> Exercise aim
Copy out each line of the listing that has the word "cheese" in it.

> Extracted entries
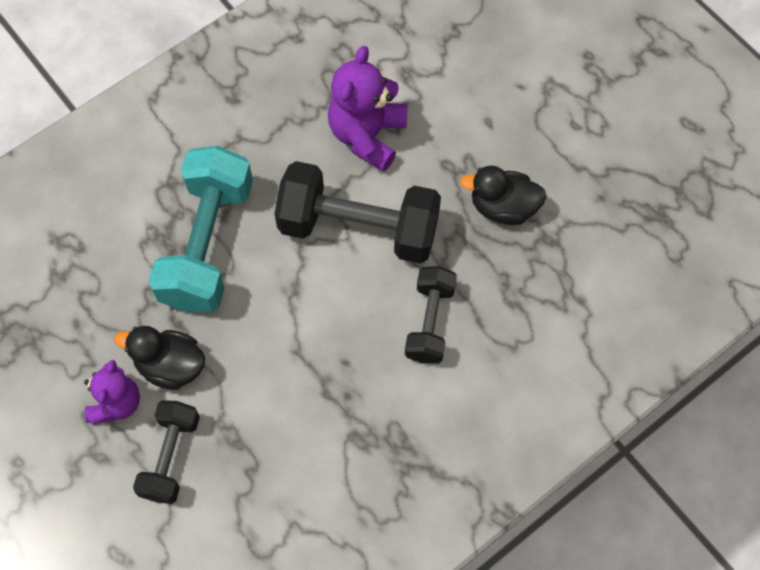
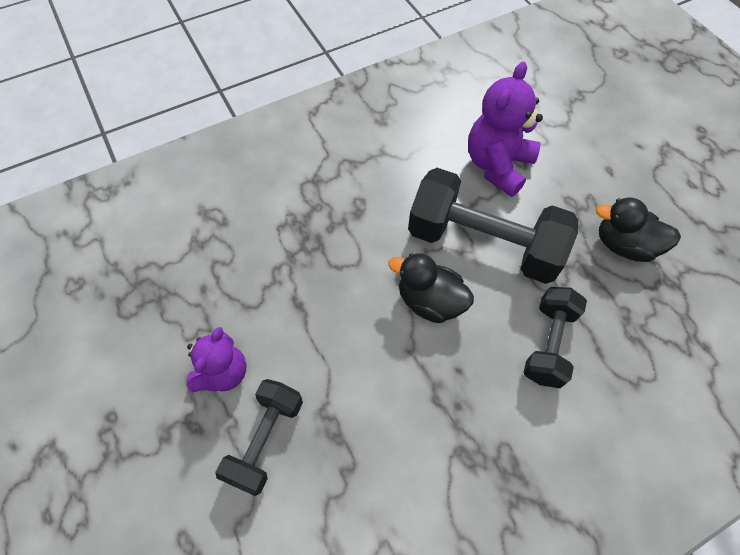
camera: 10 degrees right, 5 degrees down
(170, 366) = (283, 344): black duck -> black duck (430, 301)
(208, 244) = (339, 236): turquoise dumbbell -> none

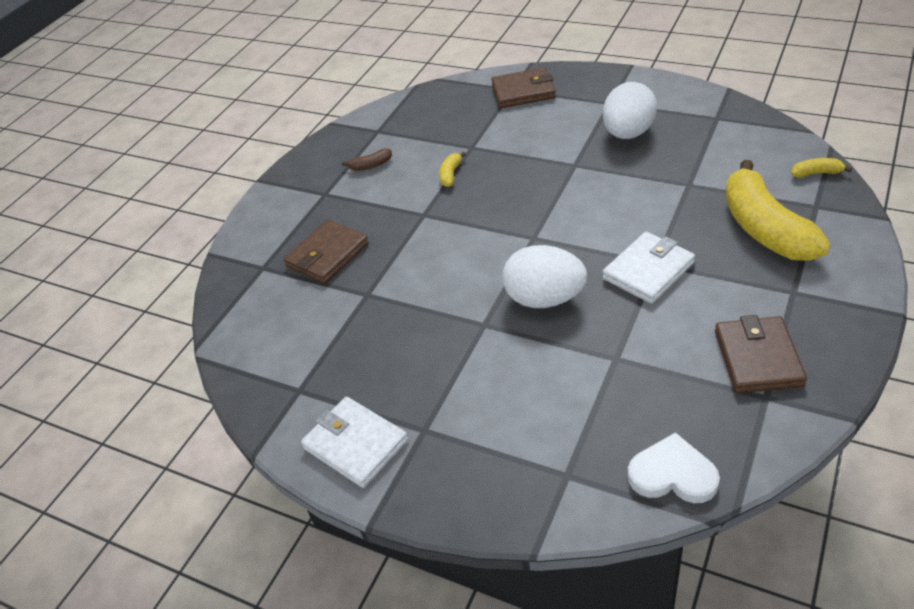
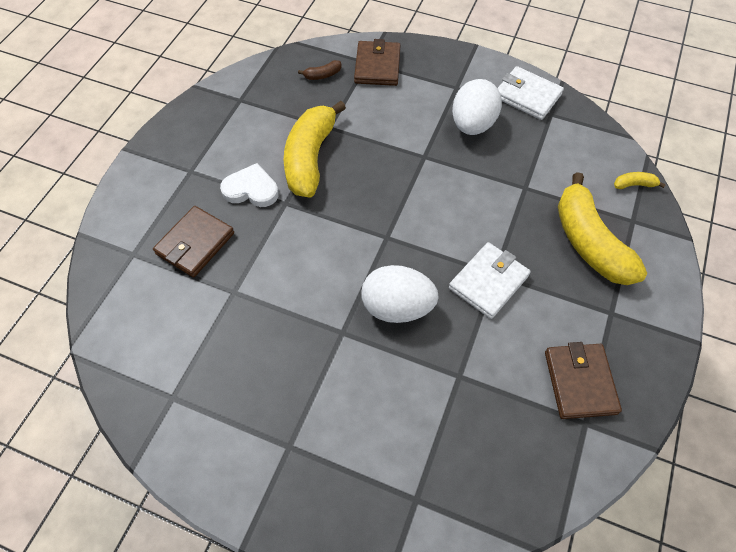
camera: 10 degrees left, 15 degrees up
(355, 444) = (227, 460): white wallet -> white wallet (527, 96)
(370, 166) = (234, 141): brown banana -> brown banana (322, 75)
(450, 174) = (310, 158): yellow banana -> yellow banana, size x2.50
(523, 92) = (377, 66): brown wallet -> brown wallet turned 75 degrees counterclockwise
(672, 474) = (506, 501): white heart -> white heart (251, 189)

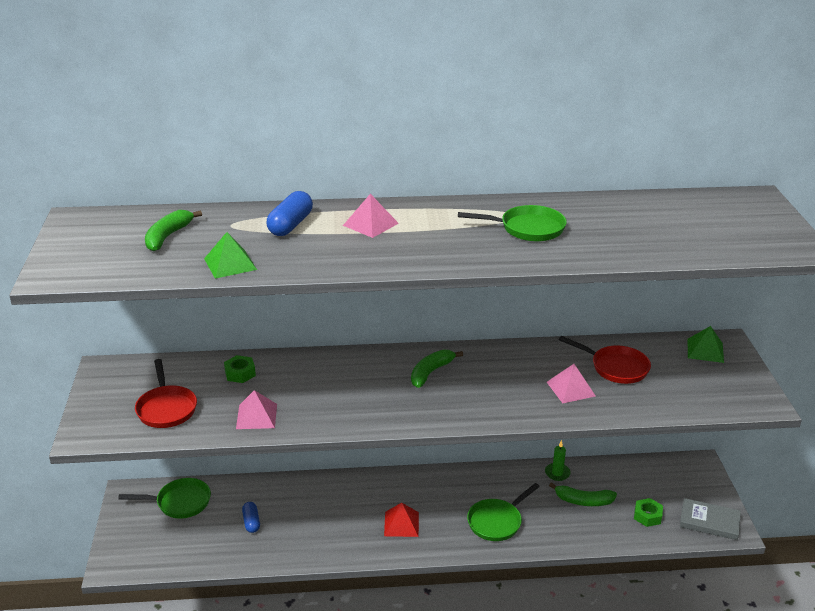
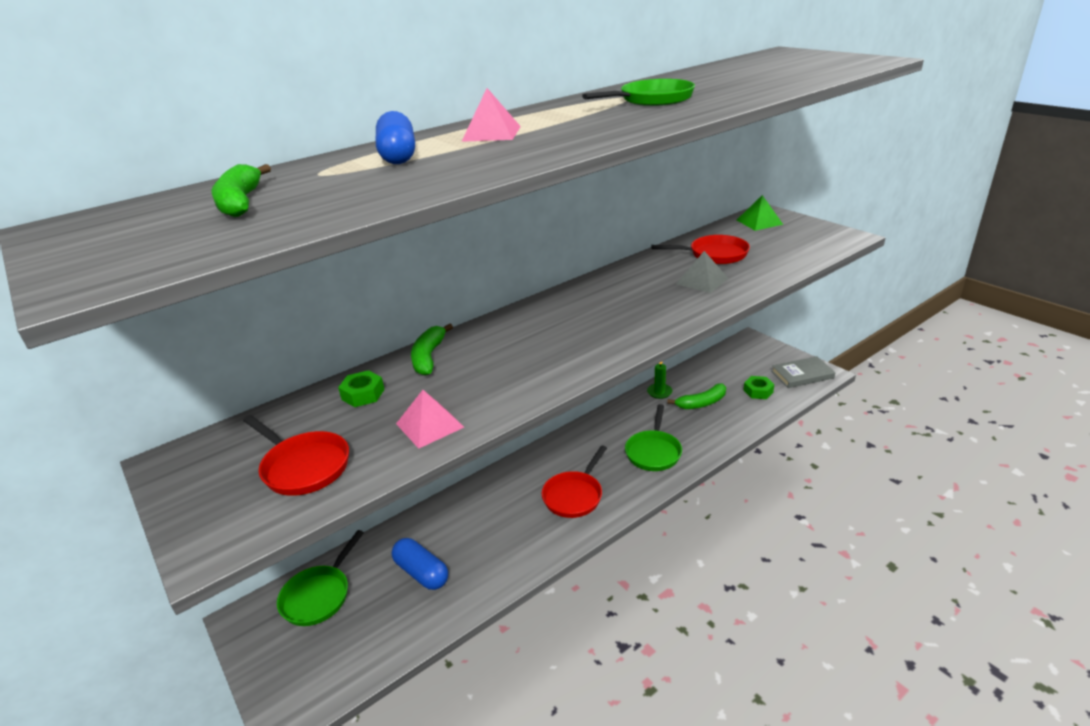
camera: 30 degrees left, 0 degrees up
(180, 502) = (319, 595): green pan -> green pan turned 150 degrees clockwise
(230, 264) = (373, 197): green pyramid -> none
(251, 522) = (421, 572): blue capsule -> blue capsule, size x1.55
(401, 524) = (574, 495): red pyramid -> red pan
(431, 372) = (567, 316): green banana -> green banana (429, 357)
(571, 389) = (702, 281): pink pyramid -> grey pyramid

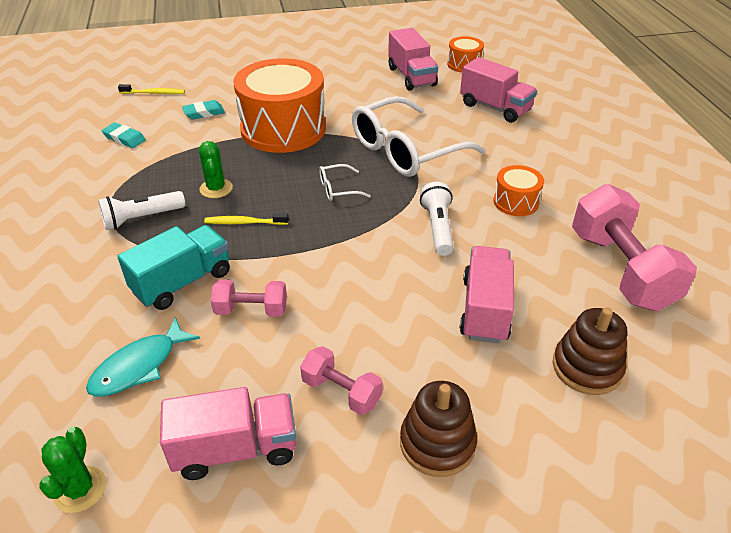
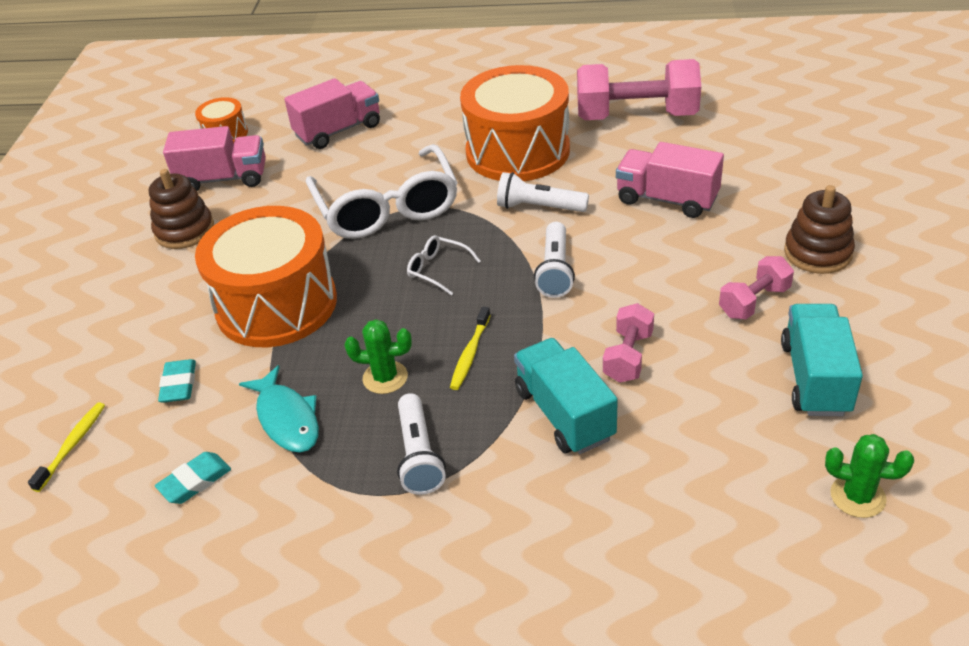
camera: 70 degrees left, 0 degrees up
(139, 366) = (696, 452): turquoise fish -> turquoise fish (287, 418)
(235, 449) = (815, 378): pink truck -> turquoise truck
(338, 189) = (438, 269): white glasses -> white glasses turned 120 degrees clockwise
(354, 251) = (555, 270): none -> white flashlight
(516, 202) = (517, 151): orange drum -> orange drum, size x2.17
(587, 367) = (747, 160): brown stacking toy -> brown stacking toy (184, 230)

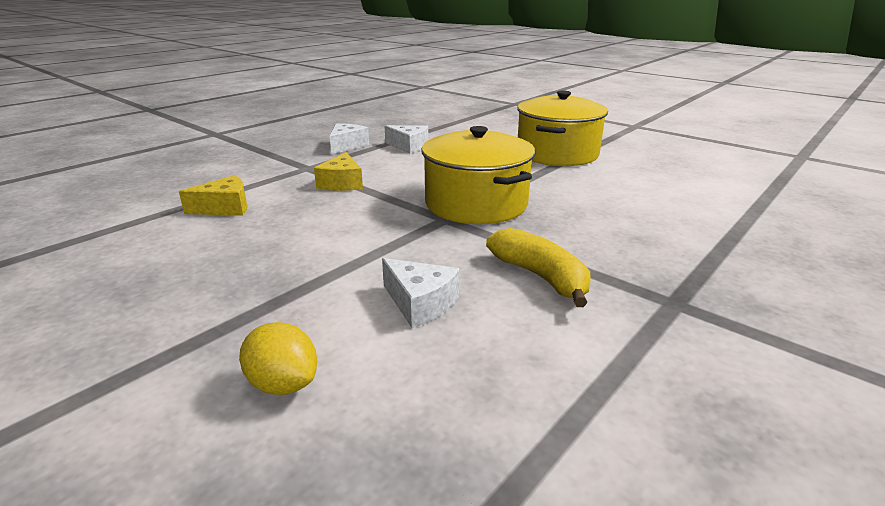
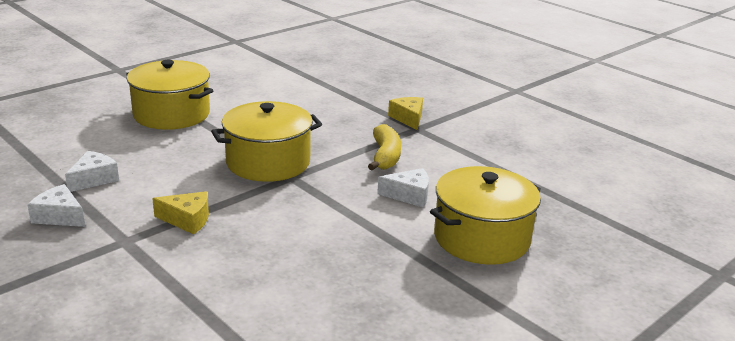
camera: 85 degrees left, 0 degrees up
(225, 208) = (221, 284): yellow cheese -> yellow cheese (408, 118)
(283, 384) = (481, 238): yellow lemon -> yellow pot
(420, 303) = (409, 195): white cheese -> white cheese turned 45 degrees clockwise
(540, 277) = (385, 156): yellow banana -> yellow banana turned 120 degrees clockwise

> The completed task
(225, 208) = (221, 284): yellow cheese -> yellow cheese (408, 118)
(420, 303) = (409, 195): white cheese -> white cheese turned 45 degrees clockwise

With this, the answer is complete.